Records supplied:
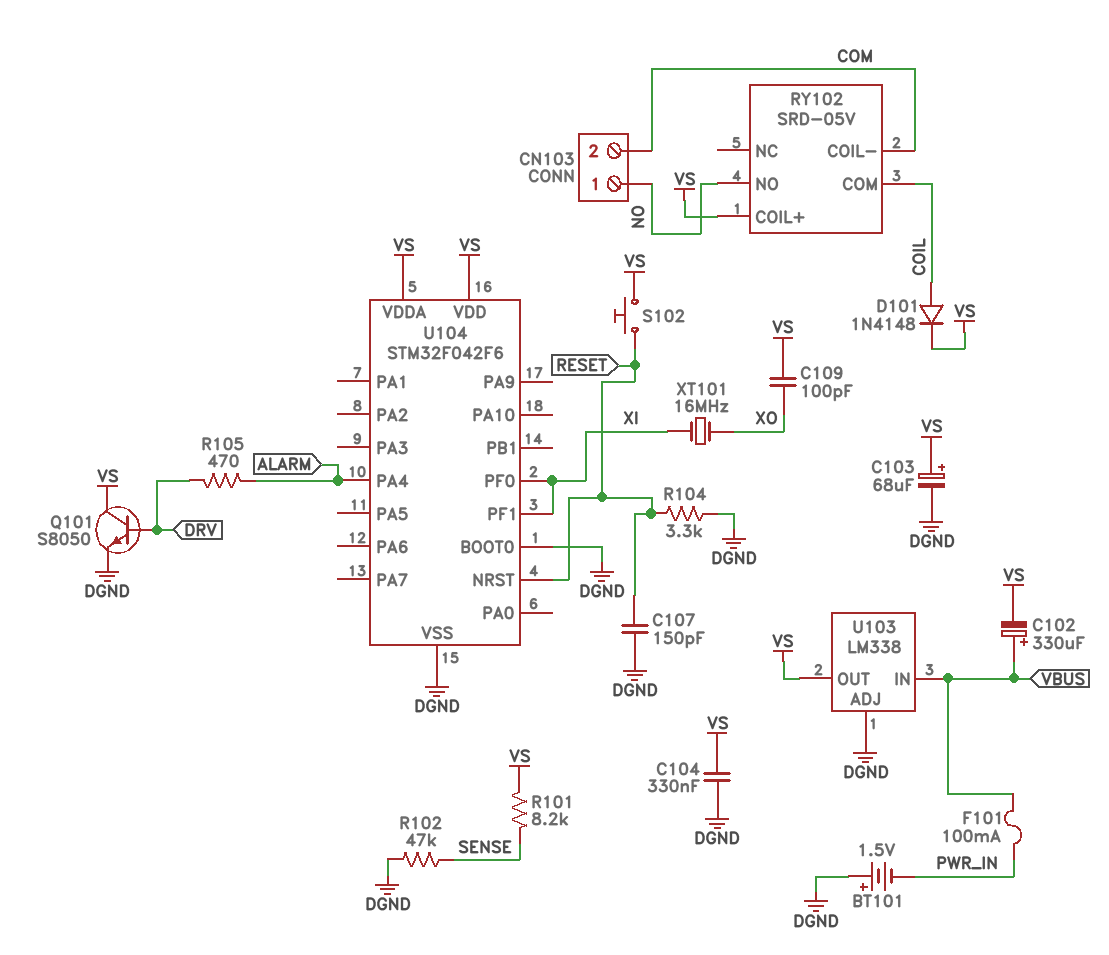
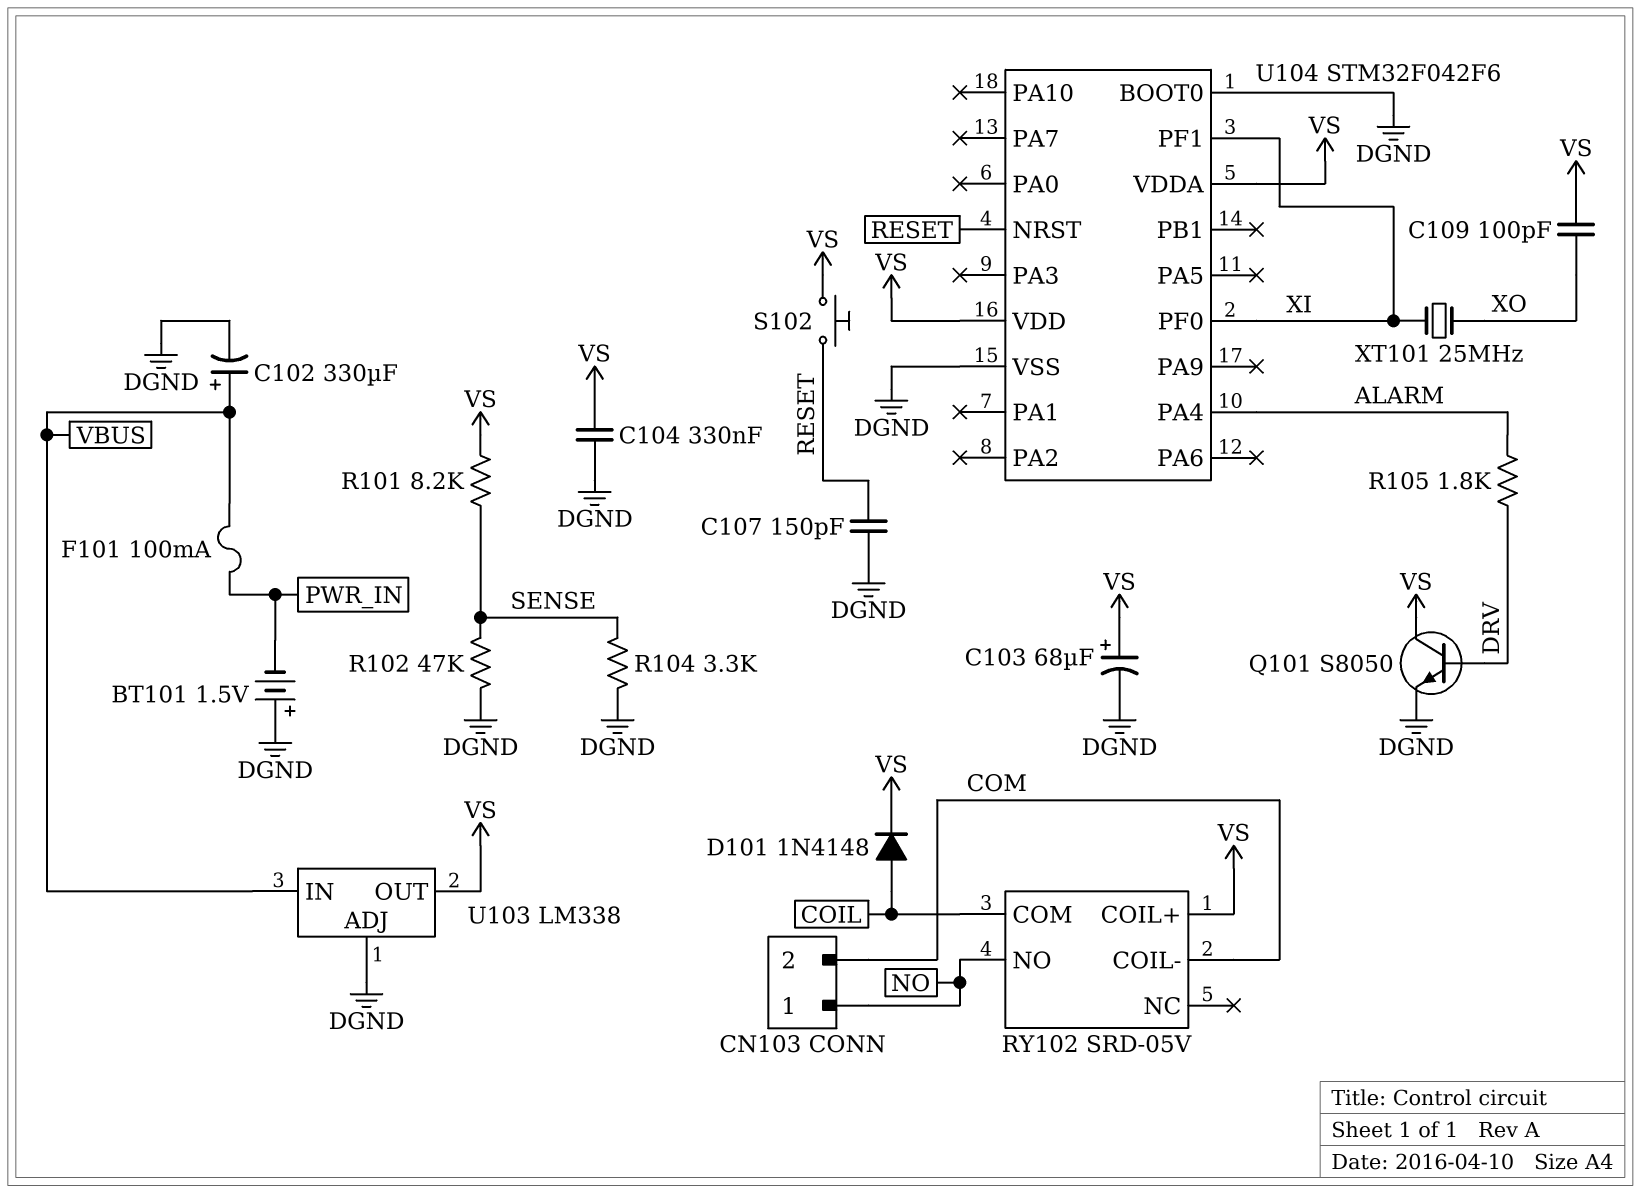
C102: 330uF (plus VBUS, minus VS) -> 330uF (plus VBUS, minus DGND)
R104: 3.3k (DGND, RESET) -> 3.3k (DGND, SENSE)
R105: 470 (ALARM, DRV) -> 1.8k (ALARM, DRV)
XT101: 16MHz (XI, XO) -> 25MHz (XI, XO)

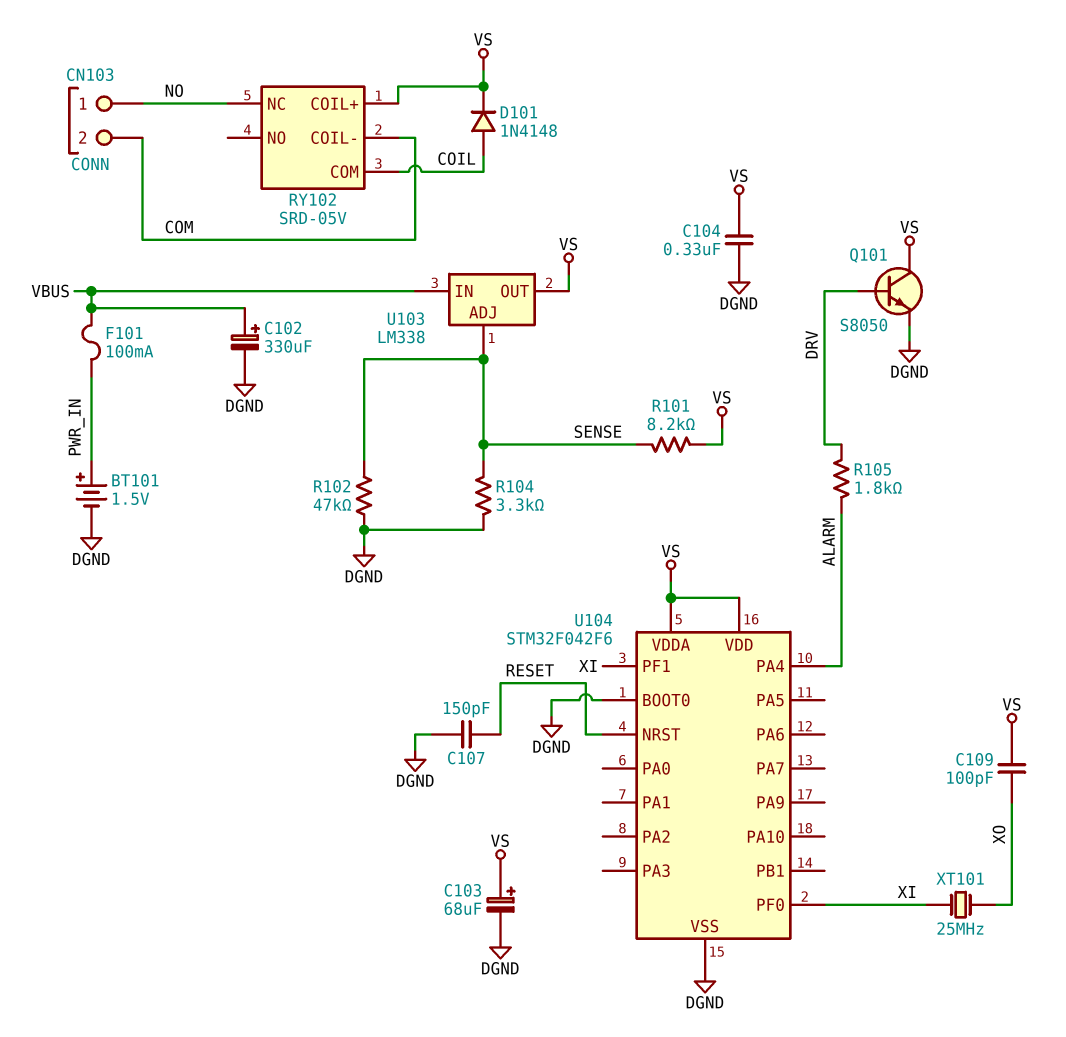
BT101: 1.5V (plus DGND, minus PWR_IN) -> 1.5V (plus PWR_IN, minus DGND)
RY102 pin NC: none -> NO
RY102 pin NO: NO -> none
S102: button (RESET, VS) -> none
U103 pin ADJ: DGND -> SENSE

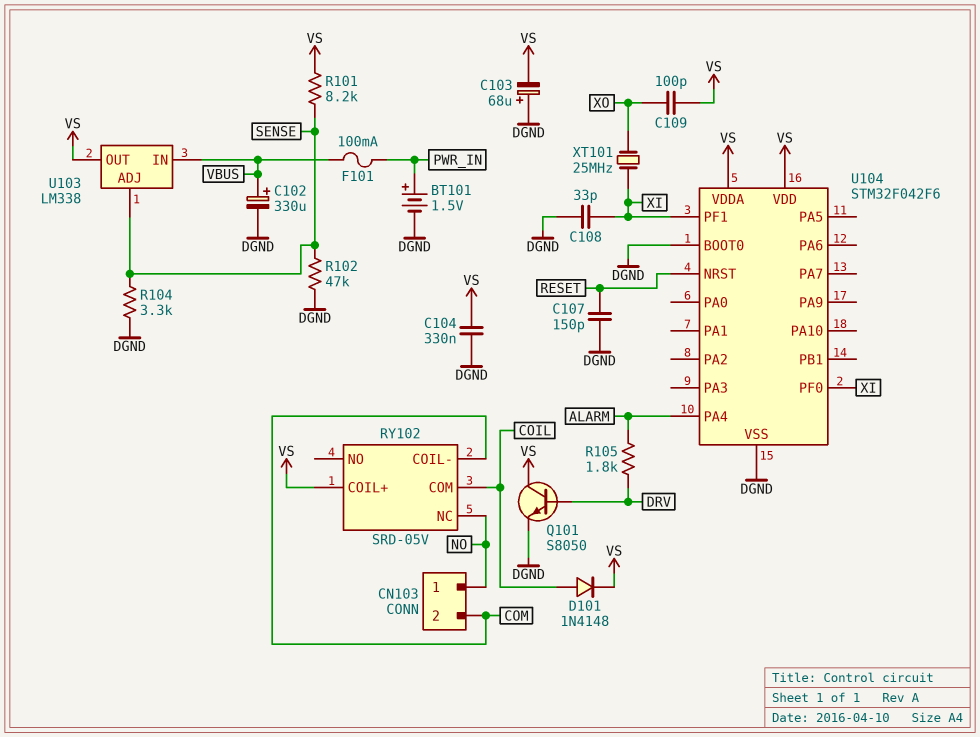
C103: 68uF (plus VS, minus DGND) -> 68uF (plus DGND, minus VS)
C108: none -> 33pF (DGND, XI)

What you should do: In the listing above, find the line with "R104: 3.3k (DGND, RESET)" and the line with "C103: 68uF (plus". Output both, plus every line between them, and no pictures.

Answer space:
R104: 3.3k (DGND, RESET) -> 3.3k (DGND, SENSE)
R105: 470 (ALARM, DRV) -> 1.8k (ALARM, DRV)
XT101: 16MHz (XI, XO) -> 25MHz (XI, XO)

BT101: 1.5V (plus DGND, minus PWR_IN) -> 1.5V (plus PWR_IN, minus DGND)
RY102 pin NC: none -> NO
RY102 pin NO: NO -> none
S102: button (RESET, VS) -> none
U103 pin ADJ: DGND -> SENSE

C103: 68uF (plus VS, minus DGND) -> 68uF (plus DGND, minus VS)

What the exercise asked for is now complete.